__EXERCISE INSTRUCTIONS__
From the data below, set down exactly the lines between the one holding "pink spray bottle: none" and the one holding "yellow plate: [83,514,192,608]", inclusive, and no others.

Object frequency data
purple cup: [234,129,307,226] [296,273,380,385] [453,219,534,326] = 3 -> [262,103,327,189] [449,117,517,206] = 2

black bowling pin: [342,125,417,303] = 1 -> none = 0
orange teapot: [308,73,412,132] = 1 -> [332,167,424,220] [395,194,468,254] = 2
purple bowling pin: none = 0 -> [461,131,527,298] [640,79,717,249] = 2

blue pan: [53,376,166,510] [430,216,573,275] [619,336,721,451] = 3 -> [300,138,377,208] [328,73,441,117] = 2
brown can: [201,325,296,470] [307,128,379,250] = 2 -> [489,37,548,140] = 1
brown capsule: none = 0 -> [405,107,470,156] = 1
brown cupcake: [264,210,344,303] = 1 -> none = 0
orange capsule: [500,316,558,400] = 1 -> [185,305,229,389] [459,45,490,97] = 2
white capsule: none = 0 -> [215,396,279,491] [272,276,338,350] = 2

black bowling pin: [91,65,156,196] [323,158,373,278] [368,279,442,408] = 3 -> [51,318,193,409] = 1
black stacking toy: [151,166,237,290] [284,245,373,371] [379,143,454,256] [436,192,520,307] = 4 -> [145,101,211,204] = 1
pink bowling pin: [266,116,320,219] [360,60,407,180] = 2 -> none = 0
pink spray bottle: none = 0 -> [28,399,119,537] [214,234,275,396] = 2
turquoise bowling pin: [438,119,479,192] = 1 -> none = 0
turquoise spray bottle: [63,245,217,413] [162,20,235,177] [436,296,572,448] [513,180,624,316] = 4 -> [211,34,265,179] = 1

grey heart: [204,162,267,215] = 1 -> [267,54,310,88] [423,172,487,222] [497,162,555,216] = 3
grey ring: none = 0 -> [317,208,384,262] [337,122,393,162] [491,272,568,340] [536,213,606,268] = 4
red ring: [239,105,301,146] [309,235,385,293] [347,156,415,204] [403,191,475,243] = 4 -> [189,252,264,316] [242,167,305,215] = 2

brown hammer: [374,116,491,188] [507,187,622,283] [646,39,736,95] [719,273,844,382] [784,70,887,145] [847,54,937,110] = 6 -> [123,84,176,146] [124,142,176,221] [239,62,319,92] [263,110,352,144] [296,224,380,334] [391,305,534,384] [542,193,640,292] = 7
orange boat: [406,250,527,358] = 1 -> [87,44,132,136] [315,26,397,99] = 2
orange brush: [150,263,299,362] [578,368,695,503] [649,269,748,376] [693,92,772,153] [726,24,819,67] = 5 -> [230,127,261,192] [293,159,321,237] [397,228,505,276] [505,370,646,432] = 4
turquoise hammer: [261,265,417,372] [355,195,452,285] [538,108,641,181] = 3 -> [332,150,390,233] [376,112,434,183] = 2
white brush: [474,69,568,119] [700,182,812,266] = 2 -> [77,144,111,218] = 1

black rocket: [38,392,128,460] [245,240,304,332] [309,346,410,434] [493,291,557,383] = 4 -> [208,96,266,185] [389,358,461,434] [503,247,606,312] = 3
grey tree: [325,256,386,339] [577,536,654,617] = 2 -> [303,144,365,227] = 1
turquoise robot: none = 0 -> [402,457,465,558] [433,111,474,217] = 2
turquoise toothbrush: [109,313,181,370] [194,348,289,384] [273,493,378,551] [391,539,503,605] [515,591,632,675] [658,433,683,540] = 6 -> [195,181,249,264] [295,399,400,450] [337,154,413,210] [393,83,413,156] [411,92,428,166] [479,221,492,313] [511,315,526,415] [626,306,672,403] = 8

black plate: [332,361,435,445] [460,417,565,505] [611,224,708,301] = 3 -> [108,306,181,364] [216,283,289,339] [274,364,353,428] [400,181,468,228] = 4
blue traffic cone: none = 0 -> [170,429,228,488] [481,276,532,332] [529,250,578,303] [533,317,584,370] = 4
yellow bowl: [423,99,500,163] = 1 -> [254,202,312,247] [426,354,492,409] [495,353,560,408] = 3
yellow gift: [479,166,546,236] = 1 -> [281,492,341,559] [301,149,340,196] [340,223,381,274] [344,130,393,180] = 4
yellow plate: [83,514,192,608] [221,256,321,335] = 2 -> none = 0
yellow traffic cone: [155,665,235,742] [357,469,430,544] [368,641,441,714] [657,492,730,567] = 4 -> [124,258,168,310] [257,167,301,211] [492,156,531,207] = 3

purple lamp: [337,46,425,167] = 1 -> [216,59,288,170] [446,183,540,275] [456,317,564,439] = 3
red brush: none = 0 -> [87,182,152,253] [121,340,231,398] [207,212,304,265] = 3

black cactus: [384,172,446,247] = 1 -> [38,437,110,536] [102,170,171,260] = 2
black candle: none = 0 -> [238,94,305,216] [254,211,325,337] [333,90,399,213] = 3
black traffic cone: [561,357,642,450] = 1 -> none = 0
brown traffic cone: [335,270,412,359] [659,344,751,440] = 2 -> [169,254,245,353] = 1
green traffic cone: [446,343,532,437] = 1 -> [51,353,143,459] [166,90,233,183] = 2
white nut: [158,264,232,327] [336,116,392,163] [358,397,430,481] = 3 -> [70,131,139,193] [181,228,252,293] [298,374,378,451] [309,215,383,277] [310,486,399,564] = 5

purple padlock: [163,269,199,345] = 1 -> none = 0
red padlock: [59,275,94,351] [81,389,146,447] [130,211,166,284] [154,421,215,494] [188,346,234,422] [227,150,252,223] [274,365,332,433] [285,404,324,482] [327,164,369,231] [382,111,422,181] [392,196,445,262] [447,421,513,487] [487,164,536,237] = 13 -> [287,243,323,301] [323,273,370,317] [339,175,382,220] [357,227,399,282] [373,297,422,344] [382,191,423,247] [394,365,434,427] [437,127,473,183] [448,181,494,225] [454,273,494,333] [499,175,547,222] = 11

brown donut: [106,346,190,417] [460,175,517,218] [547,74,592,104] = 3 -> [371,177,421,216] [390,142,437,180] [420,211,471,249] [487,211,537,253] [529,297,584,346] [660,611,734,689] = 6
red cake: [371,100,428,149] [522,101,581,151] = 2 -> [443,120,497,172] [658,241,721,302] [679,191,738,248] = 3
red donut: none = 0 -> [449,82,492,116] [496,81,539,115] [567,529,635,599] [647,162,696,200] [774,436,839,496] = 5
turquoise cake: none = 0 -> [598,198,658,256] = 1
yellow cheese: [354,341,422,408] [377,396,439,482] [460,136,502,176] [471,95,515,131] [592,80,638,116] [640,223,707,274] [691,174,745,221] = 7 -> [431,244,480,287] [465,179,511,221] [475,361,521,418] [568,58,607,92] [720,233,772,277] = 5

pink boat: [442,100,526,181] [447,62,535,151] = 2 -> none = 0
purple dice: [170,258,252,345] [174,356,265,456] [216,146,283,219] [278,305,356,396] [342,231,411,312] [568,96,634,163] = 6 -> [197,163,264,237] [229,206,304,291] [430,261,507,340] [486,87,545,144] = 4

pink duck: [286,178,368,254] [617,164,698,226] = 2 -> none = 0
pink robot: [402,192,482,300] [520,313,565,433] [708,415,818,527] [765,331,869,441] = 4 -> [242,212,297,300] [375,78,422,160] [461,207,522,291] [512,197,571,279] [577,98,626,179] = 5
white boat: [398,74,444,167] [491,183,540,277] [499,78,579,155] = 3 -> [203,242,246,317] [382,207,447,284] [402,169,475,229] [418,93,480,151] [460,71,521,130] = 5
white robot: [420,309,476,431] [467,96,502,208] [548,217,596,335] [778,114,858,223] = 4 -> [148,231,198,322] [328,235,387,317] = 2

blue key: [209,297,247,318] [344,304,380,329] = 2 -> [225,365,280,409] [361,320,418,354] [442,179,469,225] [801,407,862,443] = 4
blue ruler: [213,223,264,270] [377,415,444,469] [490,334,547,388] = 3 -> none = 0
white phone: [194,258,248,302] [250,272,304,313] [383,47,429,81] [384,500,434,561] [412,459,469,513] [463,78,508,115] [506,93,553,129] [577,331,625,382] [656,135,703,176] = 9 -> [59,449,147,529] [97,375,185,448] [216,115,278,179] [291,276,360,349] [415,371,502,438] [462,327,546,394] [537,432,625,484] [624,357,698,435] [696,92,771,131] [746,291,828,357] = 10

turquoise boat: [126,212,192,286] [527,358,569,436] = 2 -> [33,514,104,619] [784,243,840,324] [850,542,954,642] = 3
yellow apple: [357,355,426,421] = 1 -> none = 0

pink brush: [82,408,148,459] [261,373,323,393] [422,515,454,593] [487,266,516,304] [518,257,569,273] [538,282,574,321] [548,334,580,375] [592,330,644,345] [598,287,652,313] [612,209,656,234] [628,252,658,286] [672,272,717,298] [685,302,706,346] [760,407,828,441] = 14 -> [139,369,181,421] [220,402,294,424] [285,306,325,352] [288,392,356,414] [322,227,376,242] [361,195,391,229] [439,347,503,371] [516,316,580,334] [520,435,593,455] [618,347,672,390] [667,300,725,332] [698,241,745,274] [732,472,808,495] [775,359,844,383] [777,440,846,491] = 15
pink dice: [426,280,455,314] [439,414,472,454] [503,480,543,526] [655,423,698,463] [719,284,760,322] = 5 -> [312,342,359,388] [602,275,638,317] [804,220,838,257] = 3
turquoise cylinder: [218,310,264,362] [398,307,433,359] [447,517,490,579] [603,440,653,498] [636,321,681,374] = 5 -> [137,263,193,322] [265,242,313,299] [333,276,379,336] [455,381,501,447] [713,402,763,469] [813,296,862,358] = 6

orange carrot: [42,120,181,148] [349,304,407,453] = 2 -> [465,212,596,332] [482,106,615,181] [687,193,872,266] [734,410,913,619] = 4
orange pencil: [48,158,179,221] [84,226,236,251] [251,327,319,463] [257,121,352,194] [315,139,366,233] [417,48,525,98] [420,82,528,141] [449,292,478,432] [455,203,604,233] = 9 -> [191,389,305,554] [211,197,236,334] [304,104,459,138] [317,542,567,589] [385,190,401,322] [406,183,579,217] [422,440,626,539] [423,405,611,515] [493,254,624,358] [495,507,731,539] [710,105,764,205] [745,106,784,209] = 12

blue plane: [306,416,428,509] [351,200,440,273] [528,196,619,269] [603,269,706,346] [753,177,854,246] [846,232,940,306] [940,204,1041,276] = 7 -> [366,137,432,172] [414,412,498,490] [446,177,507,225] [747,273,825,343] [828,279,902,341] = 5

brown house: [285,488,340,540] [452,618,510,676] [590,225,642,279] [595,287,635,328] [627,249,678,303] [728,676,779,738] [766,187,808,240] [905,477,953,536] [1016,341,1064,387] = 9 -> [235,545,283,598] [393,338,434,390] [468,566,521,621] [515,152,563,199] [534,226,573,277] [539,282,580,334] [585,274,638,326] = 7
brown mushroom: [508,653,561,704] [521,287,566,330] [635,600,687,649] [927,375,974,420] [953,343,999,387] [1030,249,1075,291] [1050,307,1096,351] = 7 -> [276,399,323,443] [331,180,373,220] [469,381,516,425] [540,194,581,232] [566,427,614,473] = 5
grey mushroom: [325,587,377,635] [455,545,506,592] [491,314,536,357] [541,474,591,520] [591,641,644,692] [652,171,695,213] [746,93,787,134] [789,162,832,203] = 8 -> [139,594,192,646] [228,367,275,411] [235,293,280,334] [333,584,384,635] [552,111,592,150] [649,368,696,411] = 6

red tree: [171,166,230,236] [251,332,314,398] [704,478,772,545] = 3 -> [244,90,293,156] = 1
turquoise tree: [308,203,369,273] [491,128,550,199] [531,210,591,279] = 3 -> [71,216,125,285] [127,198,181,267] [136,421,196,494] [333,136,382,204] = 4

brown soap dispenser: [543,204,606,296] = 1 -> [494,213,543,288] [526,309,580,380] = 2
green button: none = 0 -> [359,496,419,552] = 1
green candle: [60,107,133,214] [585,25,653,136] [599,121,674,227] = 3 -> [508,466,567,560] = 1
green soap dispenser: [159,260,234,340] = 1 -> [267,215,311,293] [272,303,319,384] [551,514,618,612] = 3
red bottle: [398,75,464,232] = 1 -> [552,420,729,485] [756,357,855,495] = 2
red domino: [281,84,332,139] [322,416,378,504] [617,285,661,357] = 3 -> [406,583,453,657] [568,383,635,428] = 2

__EXERCISE RESULT__
pink spray bottle: none = 0 -> [28,399,119,537] [214,234,275,396] = 2
turquoise bowling pin: [438,119,479,192] = 1 -> none = 0
turquoise spray bottle: [63,245,217,413] [162,20,235,177] [436,296,572,448] [513,180,624,316] = 4 -> [211,34,265,179] = 1

grey heart: [204,162,267,215] = 1 -> [267,54,310,88] [423,172,487,222] [497,162,555,216] = 3
grey ring: none = 0 -> [317,208,384,262] [337,122,393,162] [491,272,568,340] [536,213,606,268] = 4
red ring: [239,105,301,146] [309,235,385,293] [347,156,415,204] [403,191,475,243] = 4 -> [189,252,264,316] [242,167,305,215] = 2

brown hammer: [374,116,491,188] [507,187,622,283] [646,39,736,95] [719,273,844,382] [784,70,887,145] [847,54,937,110] = 6 -> [123,84,176,146] [124,142,176,221] [239,62,319,92] [263,110,352,144] [296,224,380,334] [391,305,534,384] [542,193,640,292] = 7
orange boat: [406,250,527,358] = 1 -> [87,44,132,136] [315,26,397,99] = 2
orange brush: [150,263,299,362] [578,368,695,503] [649,269,748,376] [693,92,772,153] [726,24,819,67] = 5 -> [230,127,261,192] [293,159,321,237] [397,228,505,276] [505,370,646,432] = 4
turquoise hammer: [261,265,417,372] [355,195,452,285] [538,108,641,181] = 3 -> [332,150,390,233] [376,112,434,183] = 2
white brush: [474,69,568,119] [700,182,812,266] = 2 -> [77,144,111,218] = 1

black rocket: [38,392,128,460] [245,240,304,332] [309,346,410,434] [493,291,557,383] = 4 -> [208,96,266,185] [389,358,461,434] [503,247,606,312] = 3
grey tree: [325,256,386,339] [577,536,654,617] = 2 -> [303,144,365,227] = 1
turquoise robot: none = 0 -> [402,457,465,558] [433,111,474,217] = 2
turquoise toothbrush: [109,313,181,370] [194,348,289,384] [273,493,378,551] [391,539,503,605] [515,591,632,675] [658,433,683,540] = 6 -> [195,181,249,264] [295,399,400,450] [337,154,413,210] [393,83,413,156] [411,92,428,166] [479,221,492,313] [511,315,526,415] [626,306,672,403] = 8

black plate: [332,361,435,445] [460,417,565,505] [611,224,708,301] = 3 -> [108,306,181,364] [216,283,289,339] [274,364,353,428] [400,181,468,228] = 4
blue traffic cone: none = 0 -> [170,429,228,488] [481,276,532,332] [529,250,578,303] [533,317,584,370] = 4
yellow bowl: [423,99,500,163] = 1 -> [254,202,312,247] [426,354,492,409] [495,353,560,408] = 3
yellow gift: [479,166,546,236] = 1 -> [281,492,341,559] [301,149,340,196] [340,223,381,274] [344,130,393,180] = 4
yellow plate: [83,514,192,608] [221,256,321,335] = 2 -> none = 0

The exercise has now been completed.